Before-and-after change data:

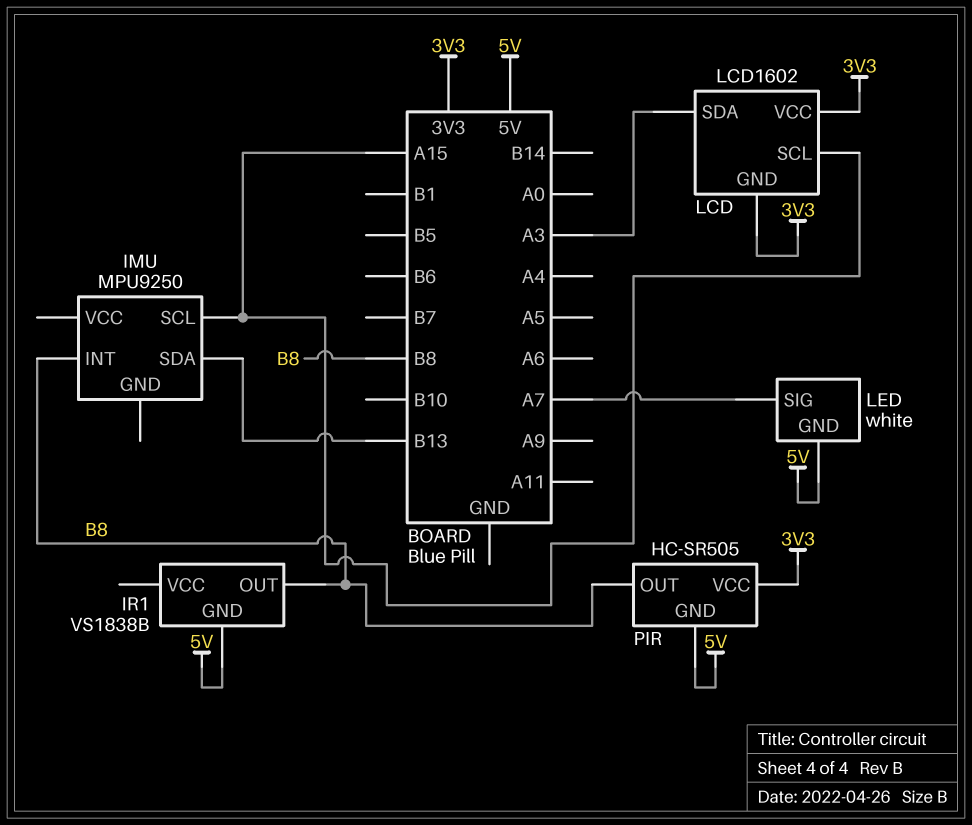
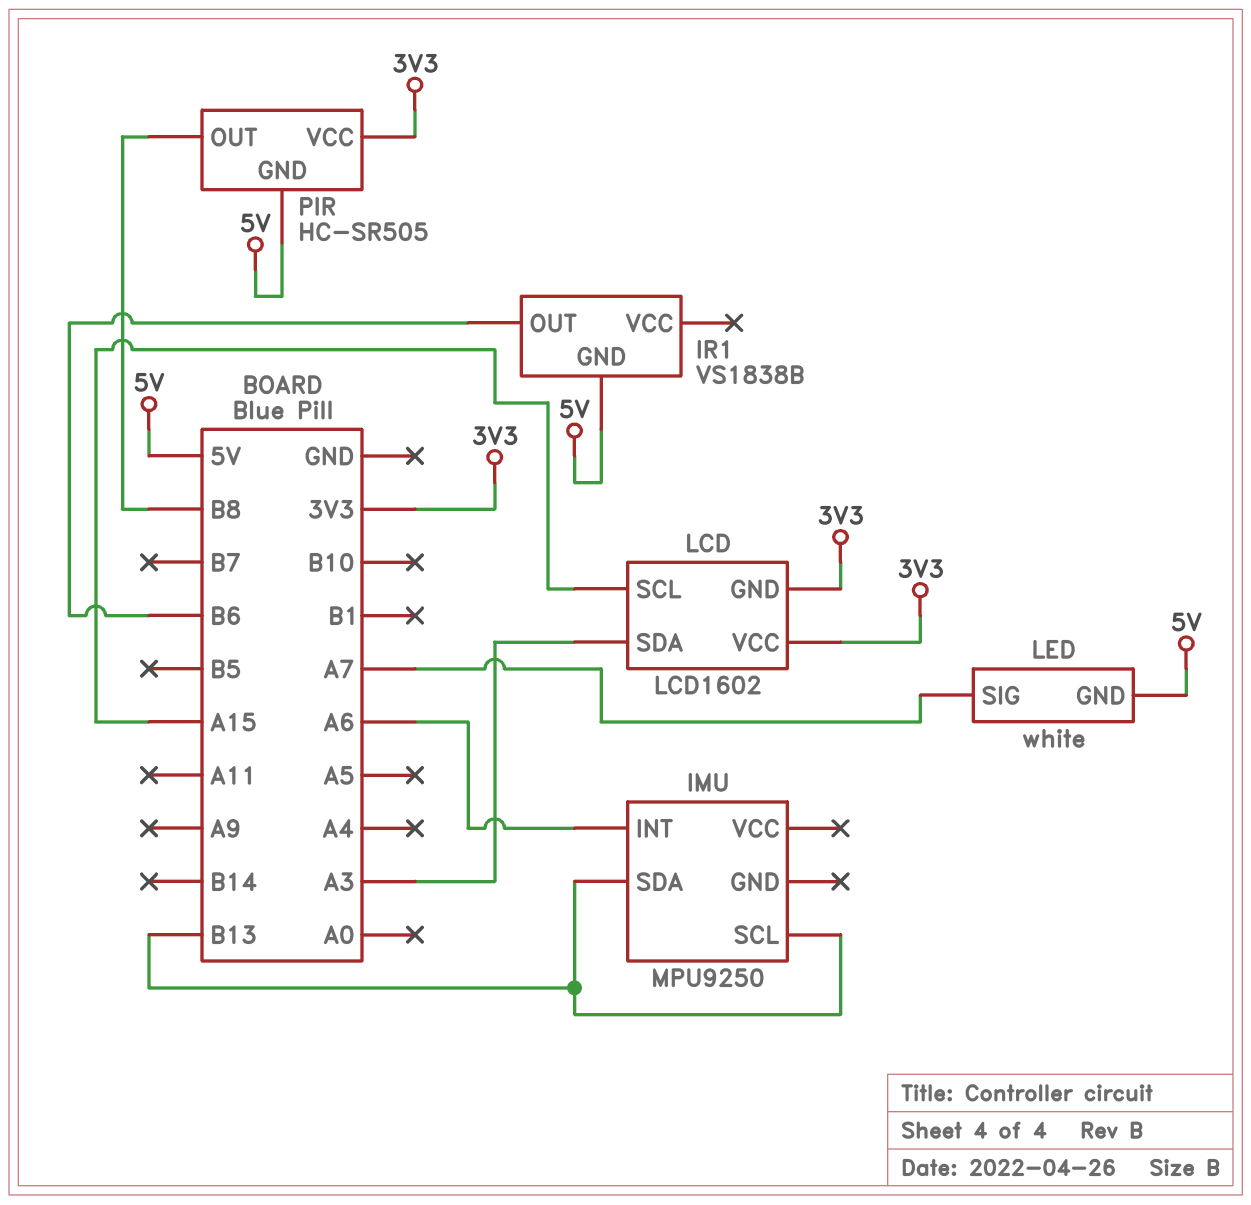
IMU pin INT: B8 -> A6
IMU pin SCL: A15 -> B13
IR1 pin OUT: B8 -> B6

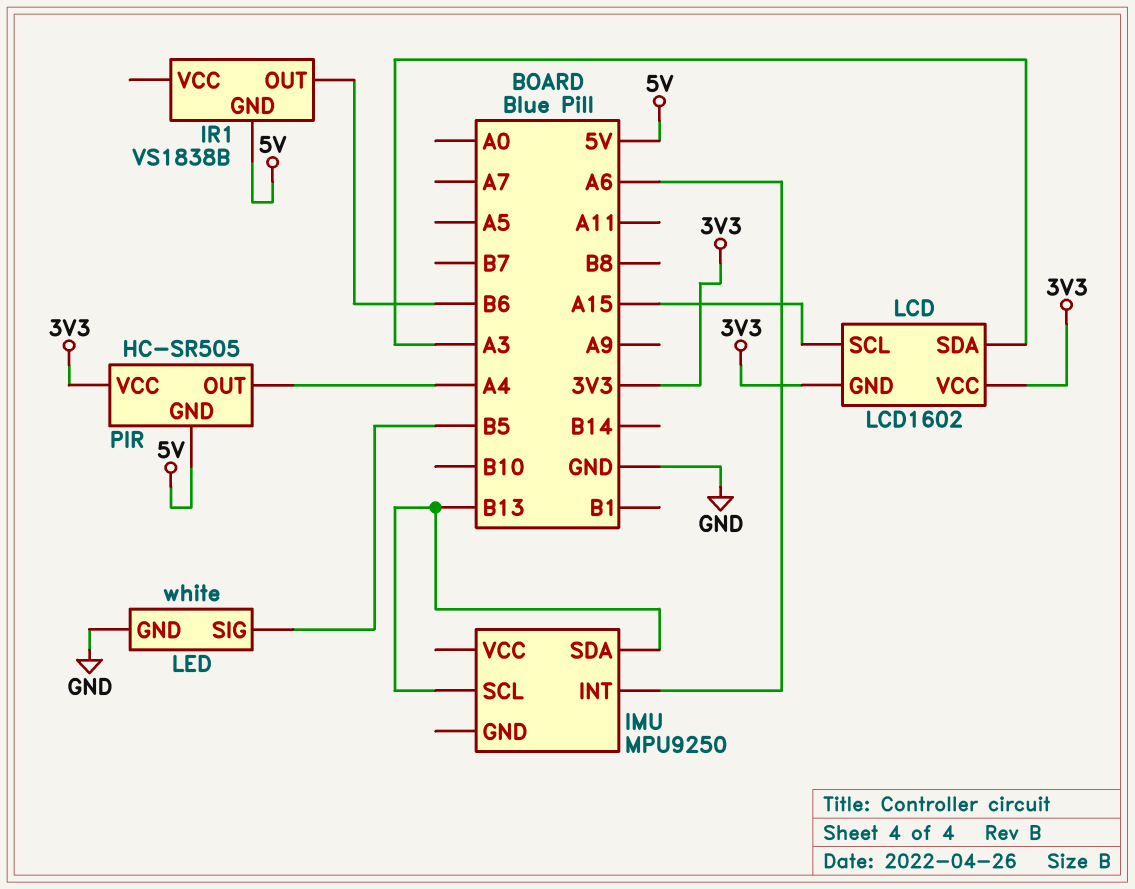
LED pin GND: 5V -> GND
LED pin SIG: A7 -> B5
PIR pin OUT: B8 -> A4

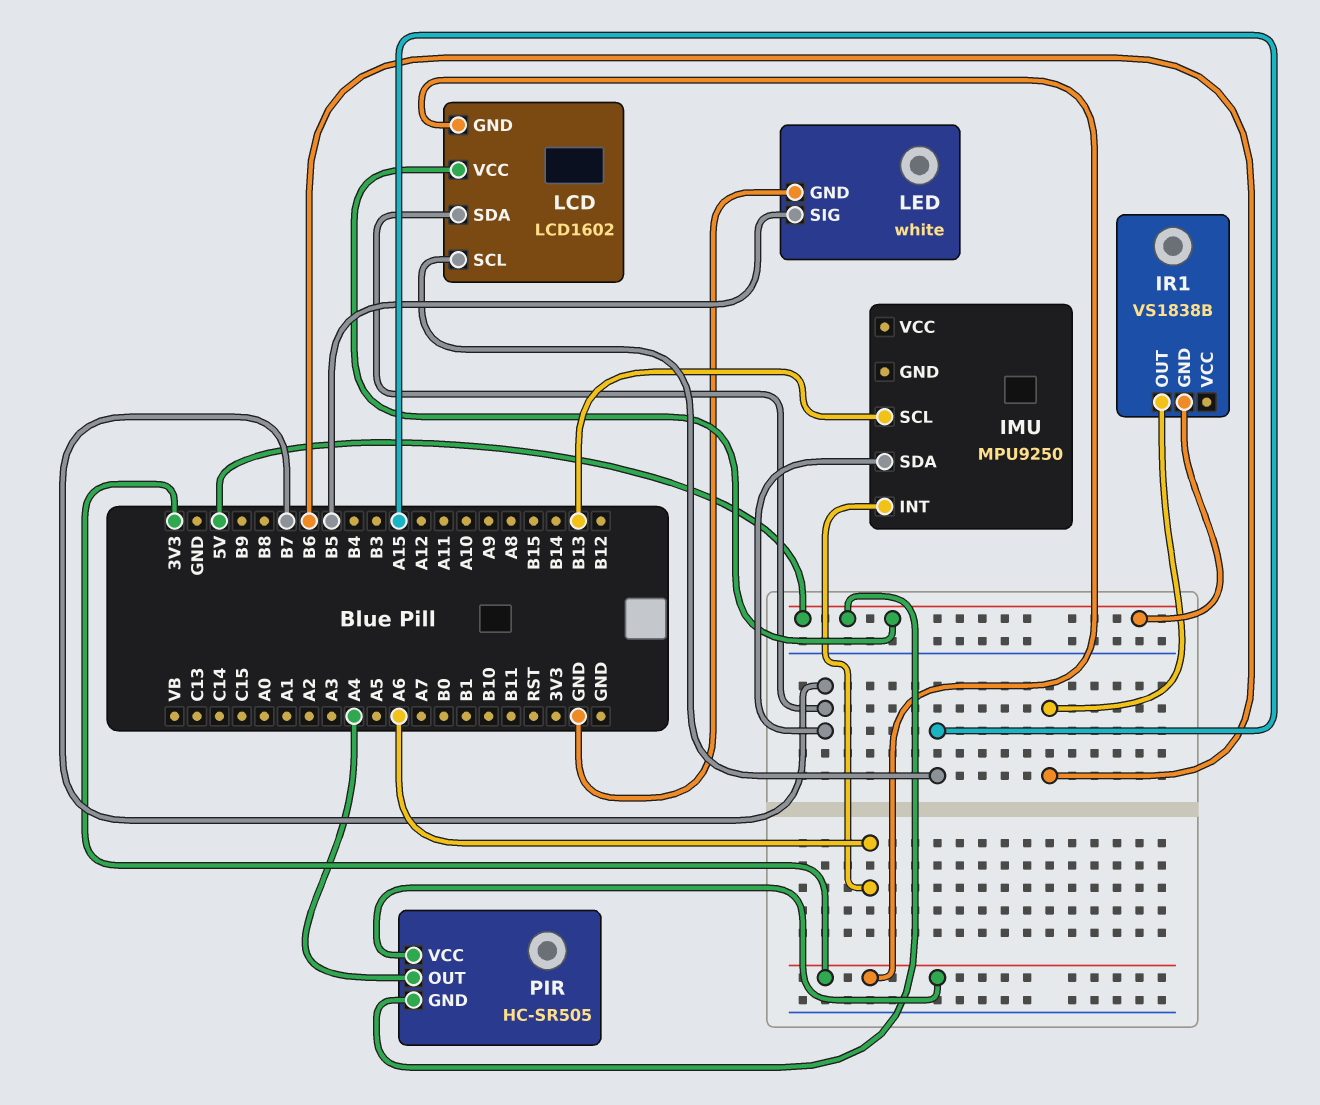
IMU pin SDA: B13 -> B7
LCD pin SDA: A3 -> B7
LCD pin VCC: 3V3 -> 5V

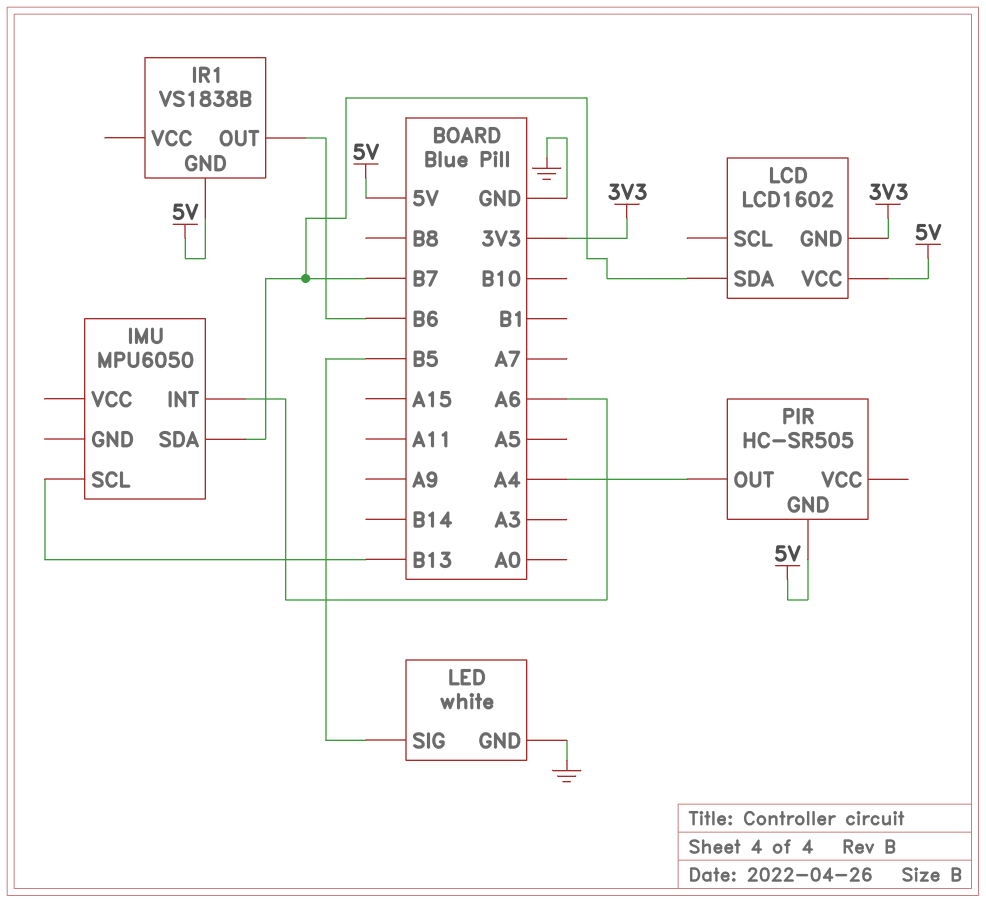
IMU: MPU9250 -> MPU6050
LCD pin SCL: A15 -> none
PIR pin VCC: 3V3 -> none

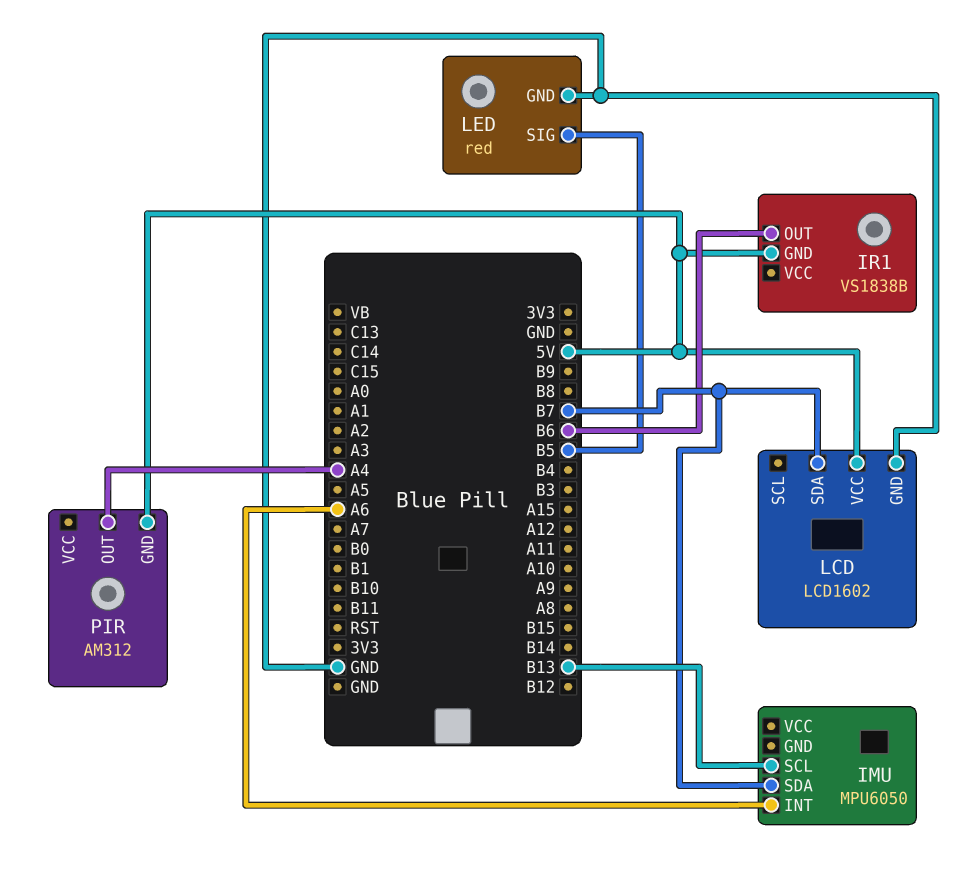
LCD pin GND: 3V3 -> GND
LED: white -> red
PIR: HC-SR505 -> AM312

## PROBLEM REQUIREMENTS
Each line of the records with the word "none" in it is to be copied.

## RESULT FOR THIS TASK
LCD pin SCL: A15 -> none
PIR pin VCC: 3V3 -> none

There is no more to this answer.